-- Exercise goal --
Do not include the pictures; repeat the rest of the data exactly.

-- Records supplied --
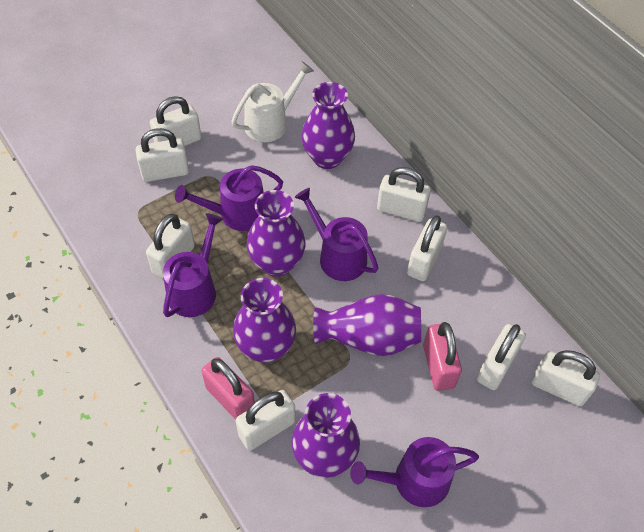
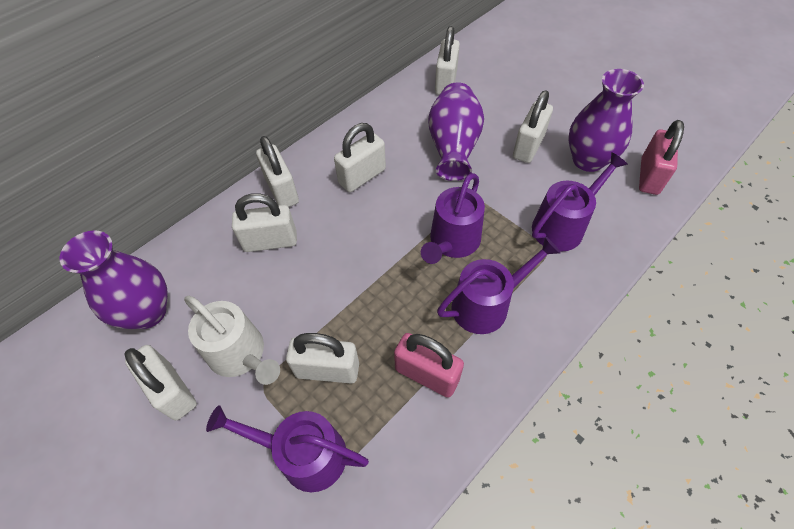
purple vase: 5 -> 3
white padlock: 8 -> 7

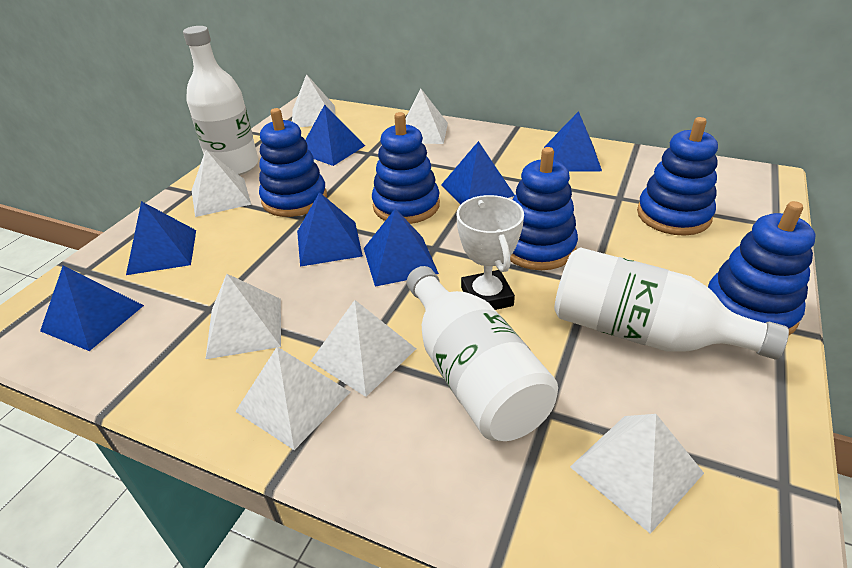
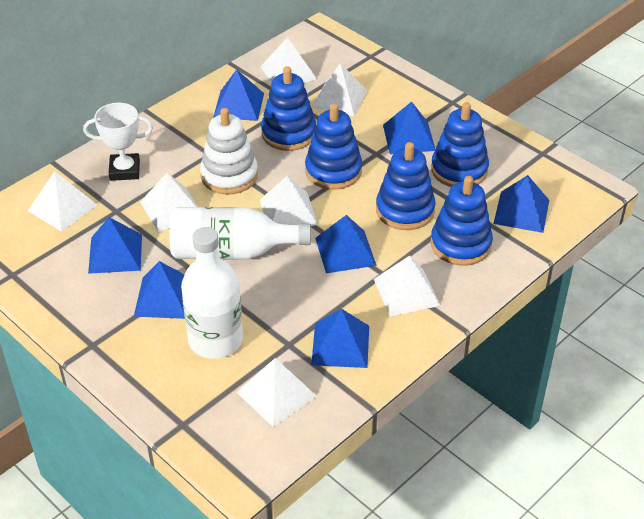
white bottle: 3 -> 2
white stacking toy: 0 -> 1

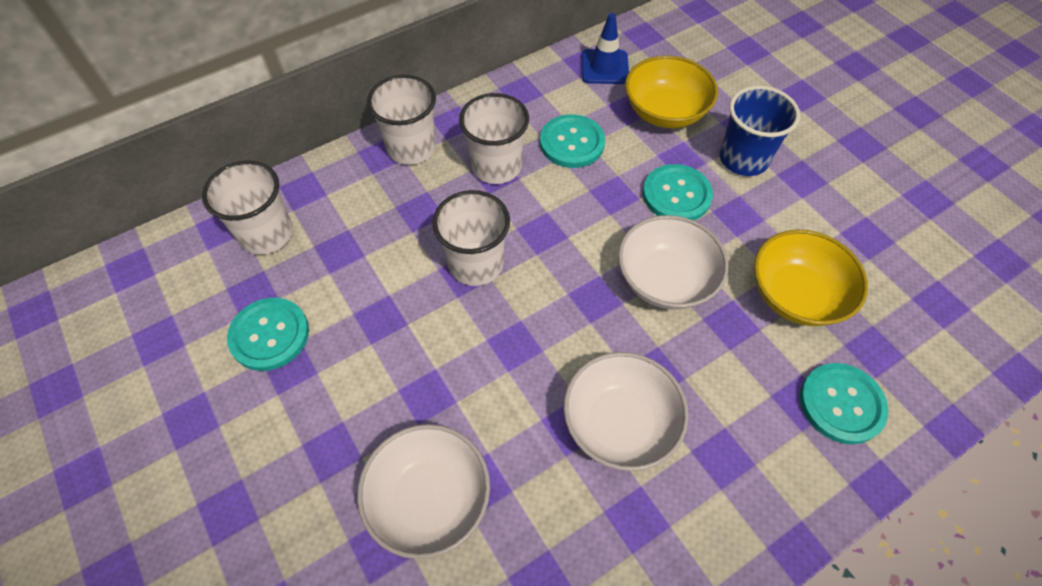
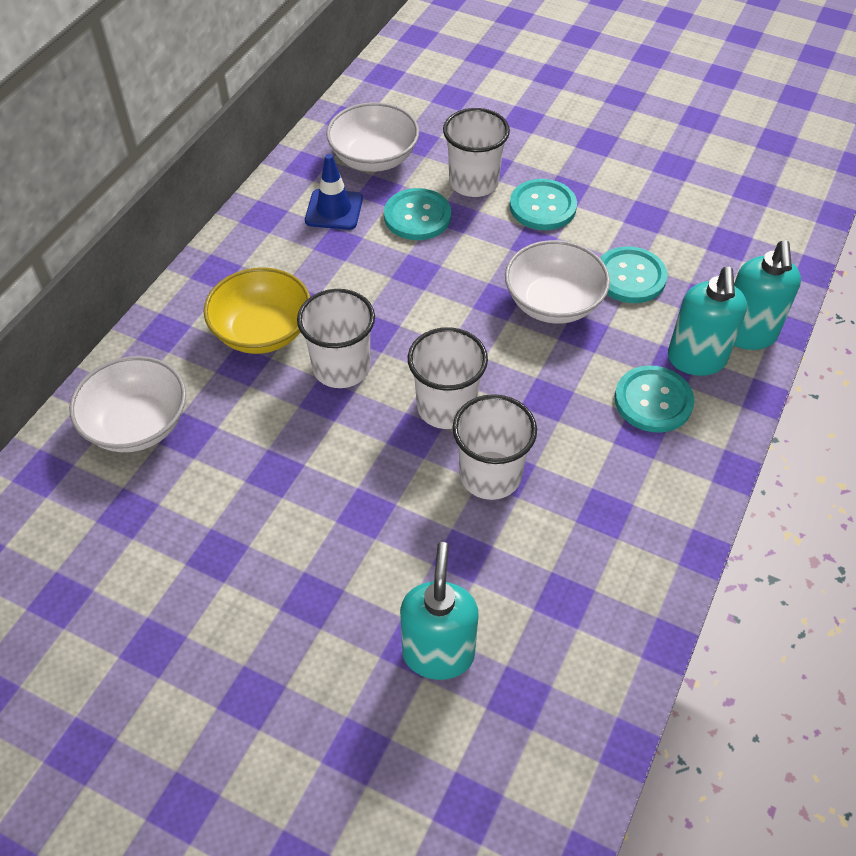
blue cup: 1 -> 0
turquoise soap dispenser: 0 -> 3
yellow bowl: 2 -> 1

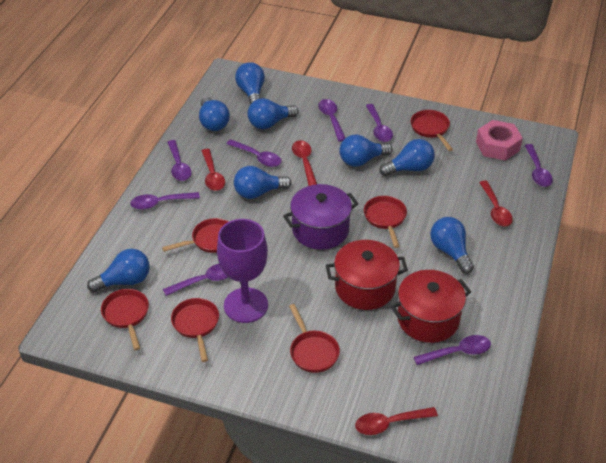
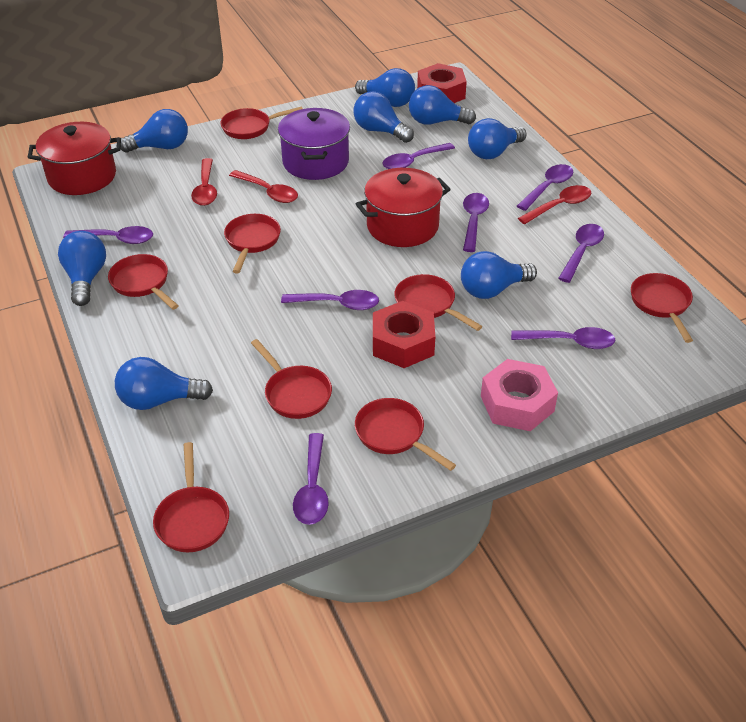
purple goblet: 1 -> 0
red nut: 0 -> 2
red pan: 6 -> 8
red spoon: 4 -> 3

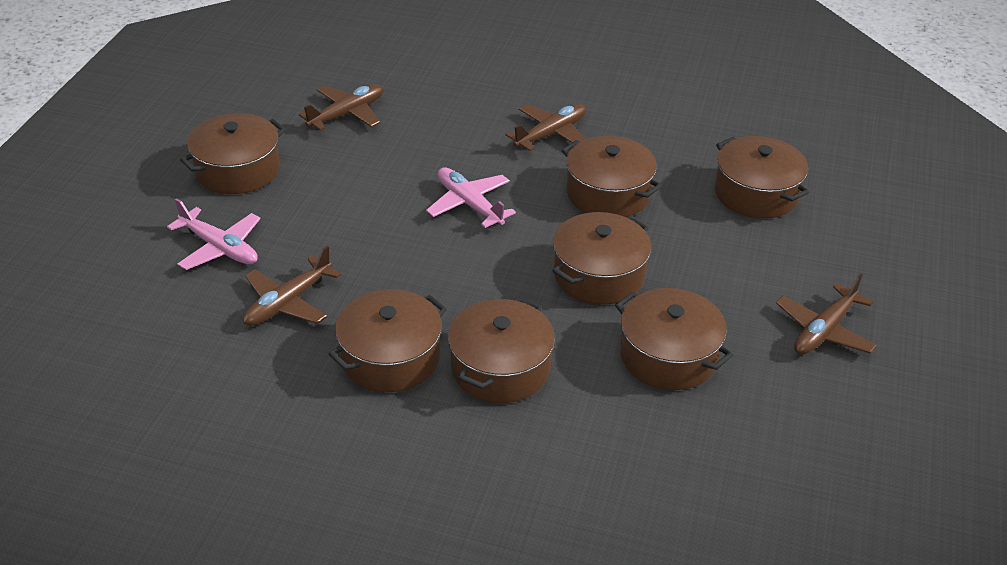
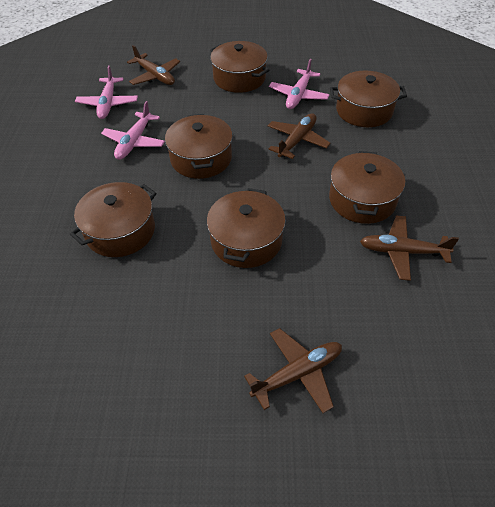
brown pot: 7 -> 6
pink plane: 2 -> 3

-- Written solution --
purple vase: 5 -> 3
white padlock: 8 -> 7

white bottle: 3 -> 2
white stacking toy: 0 -> 1

blue cup: 1 -> 0
turquoise soap dispenser: 0 -> 3
yellow bowl: 2 -> 1

purple goblet: 1 -> 0
red nut: 0 -> 2
red pan: 6 -> 8
red spoon: 4 -> 3

brown pot: 7 -> 6
pink plane: 2 -> 3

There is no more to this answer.